TASK INSTRUCTIONS. Each record is to be printed again exactly, though not its pictures.

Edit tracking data
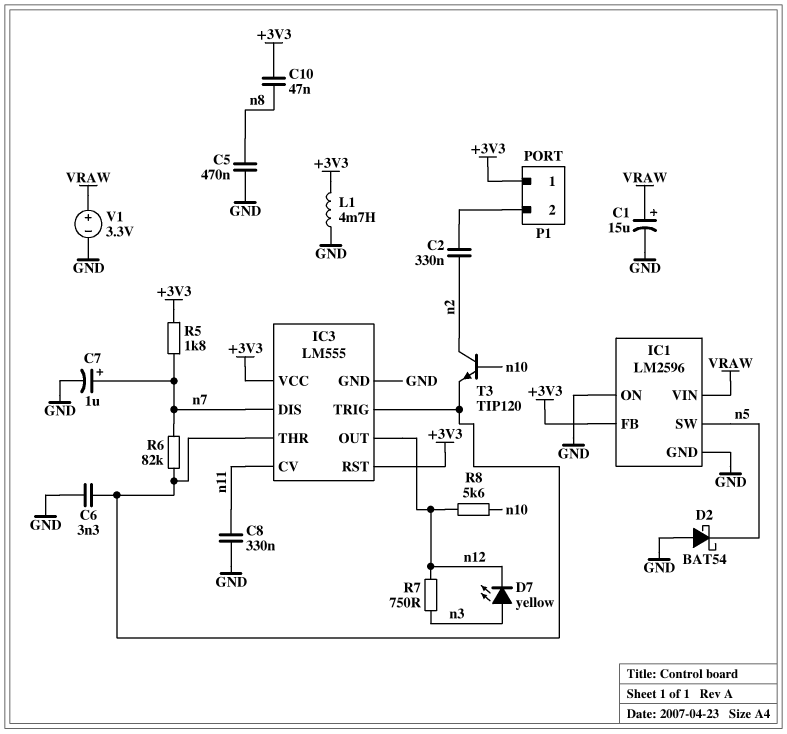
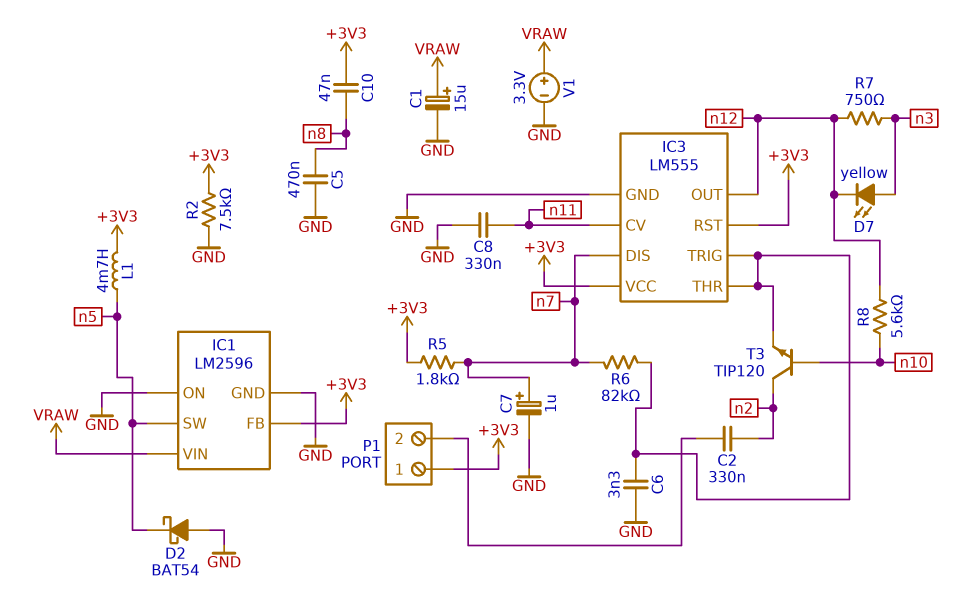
L1: 4.7mH (+3V3, GND) -> 4.7mH (+3V3, n5)
R2: none -> 7.5k (+3V3, GND)

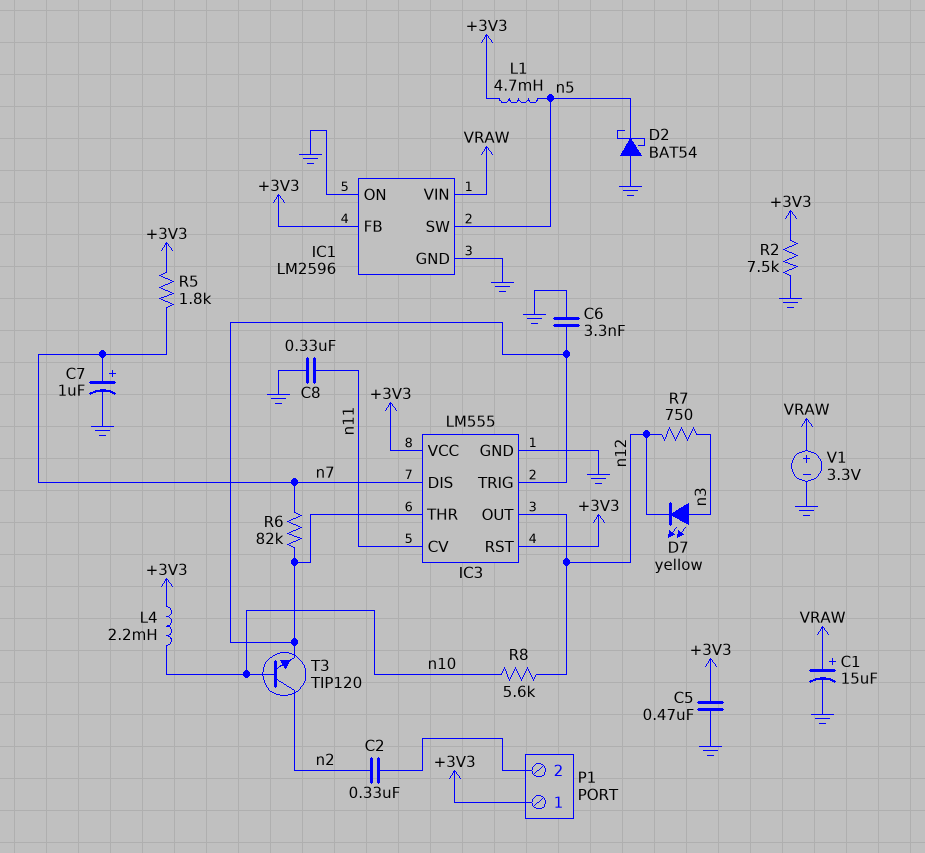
C5: 470nF (GND, n8) -> 470nF (+3V3, GND)
C10: 47nF (+3V3, n8) -> none
L4: none -> 2.2mH (+3V3, n10)

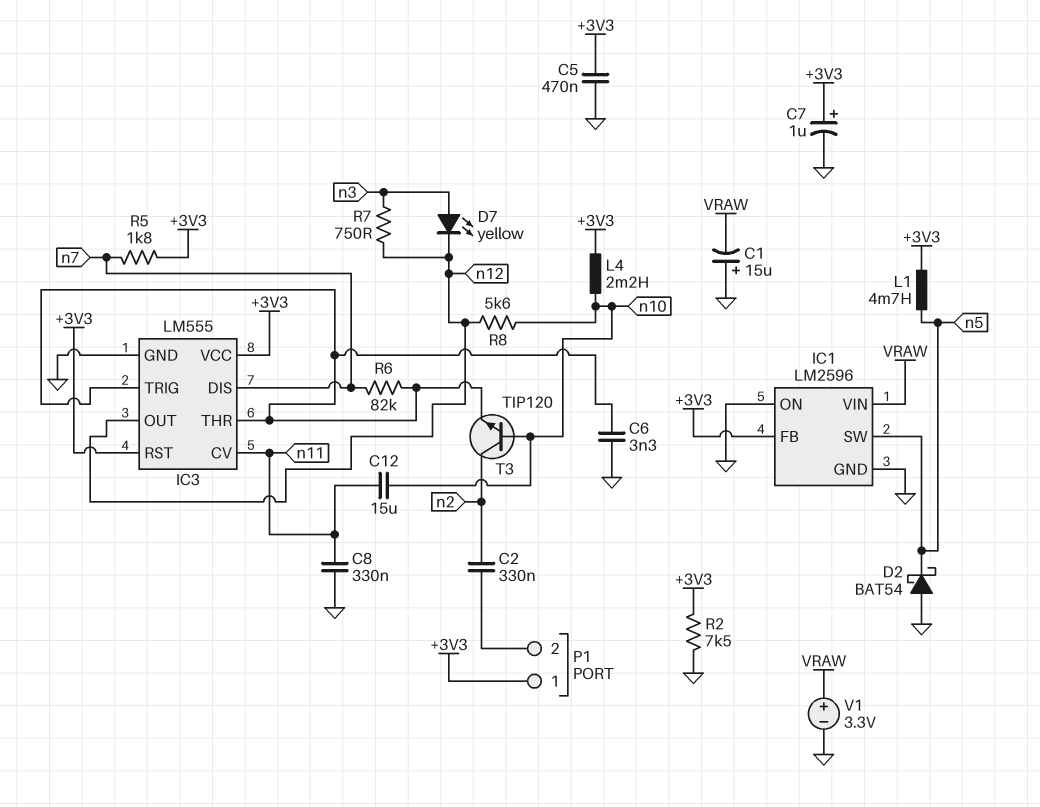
C1: 15uF (plus VRAW, minus GND) -> 15uF (plus GND, minus VRAW)
C7: 1uF (plus n7, minus GND) -> 1uF (plus +3V3, minus GND)
C12: none -> 15uF (n10, n11)

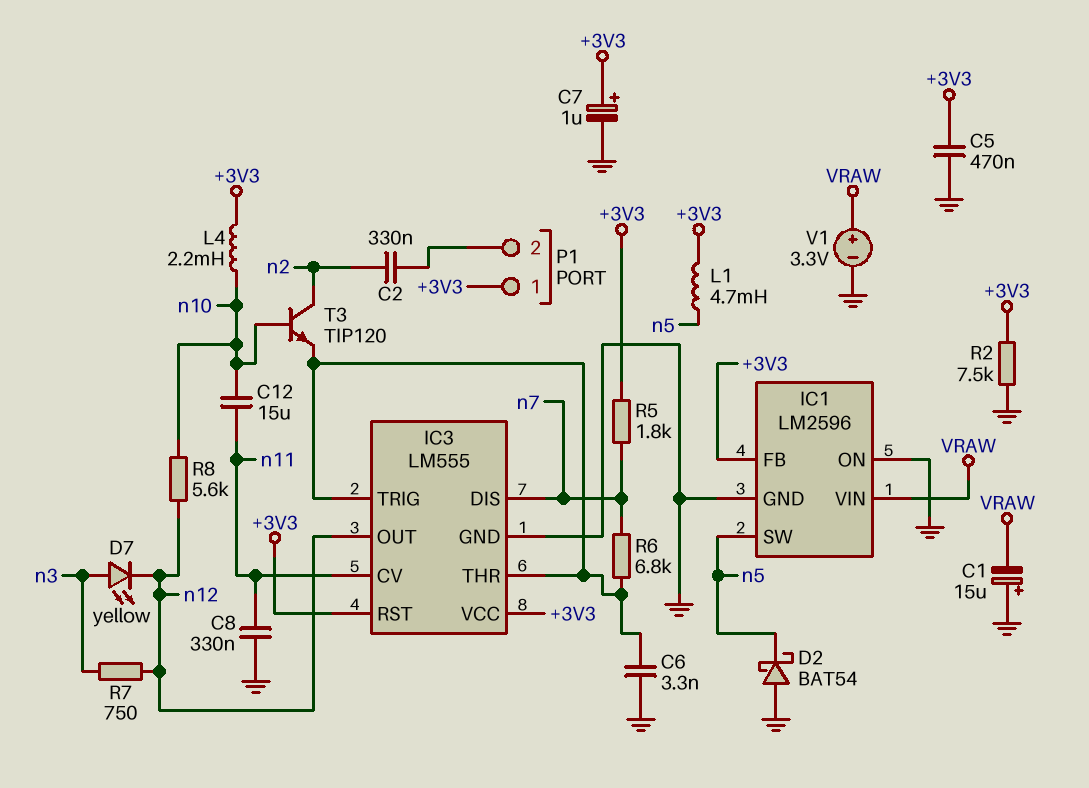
R6: 82k (IC3/THR, n7) -> 6.8k (IC3/THR, n7)

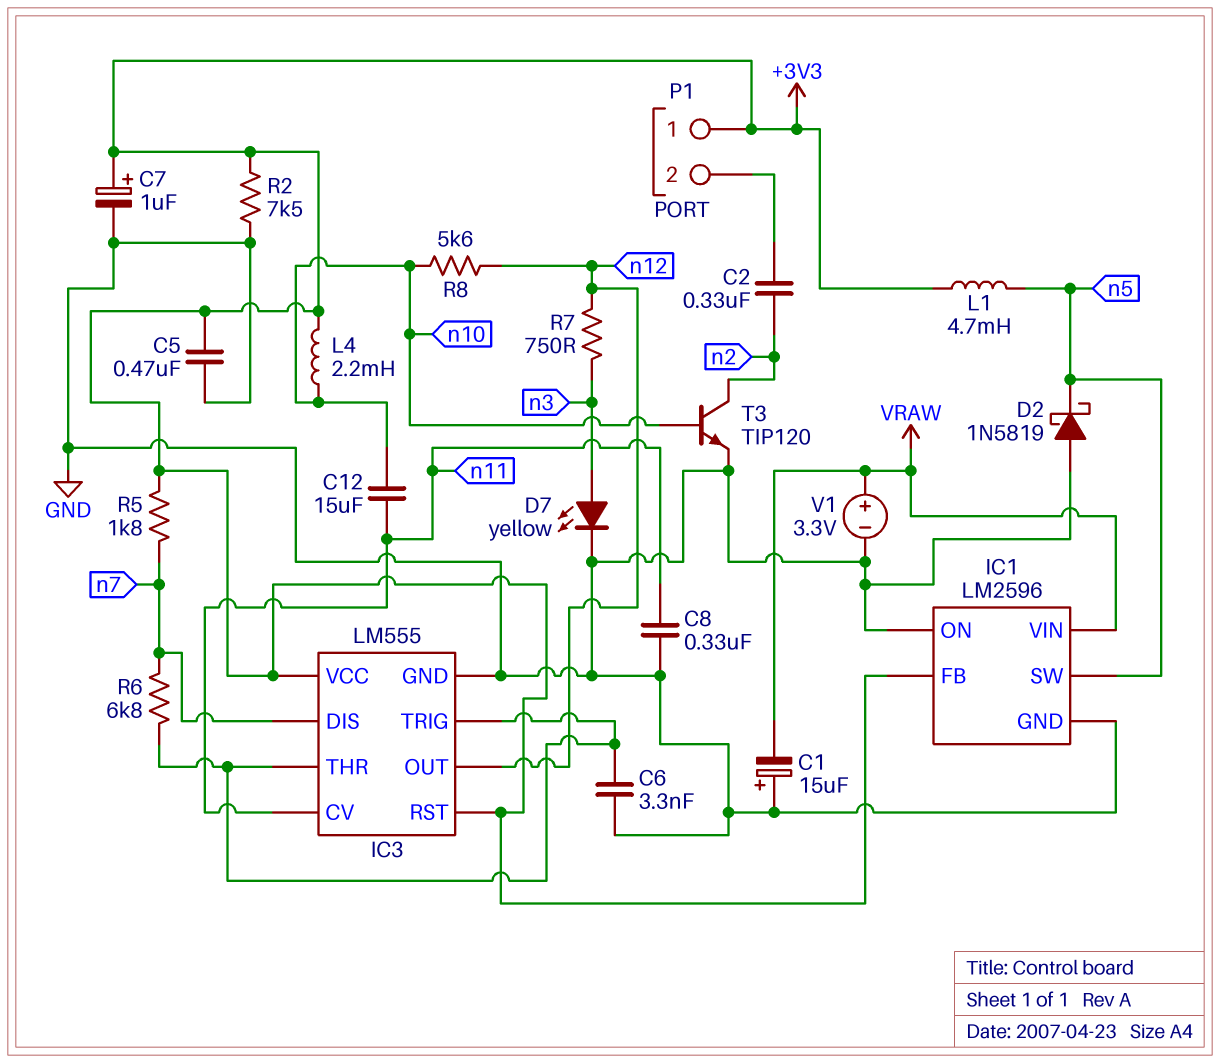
D2: schottky BAT54 (A GND, K n5) -> schottky 1N5819 (A GND, K n5)
D7: LED yellow (A n3, K n12) -> LED yellow (A n3, K GND)
T3: NPN TIP120 (B n10, C n2, E IC3/THR) -> NPN TIP120 (B n10, C n2, E GND)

EXERCISE OUTPUT.
L1: 4.7mH (+3V3, GND) -> 4.7mH (+3V3, n5)
R2: none -> 7.5k (+3V3, GND)

C5: 470nF (GND, n8) -> 470nF (+3V3, GND)
C10: 47nF (+3V3, n8) -> none
L4: none -> 2.2mH (+3V3, n10)

C1: 15uF (plus VRAW, minus GND) -> 15uF (plus GND, minus VRAW)
C7: 1uF (plus n7, minus GND) -> 1uF (plus +3V3, minus GND)
C12: none -> 15uF (n10, n11)

R6: 82k (IC3/THR, n7) -> 6.8k (IC3/THR, n7)

D2: schottky BAT54 (A GND, K n5) -> schottky 1N5819 (A GND, K n5)
D7: LED yellow (A n3, K n12) -> LED yellow (A n3, K GND)
T3: NPN TIP120 (B n10, C n2, E IC3/THR) -> NPN TIP120 (B n10, C n2, E GND)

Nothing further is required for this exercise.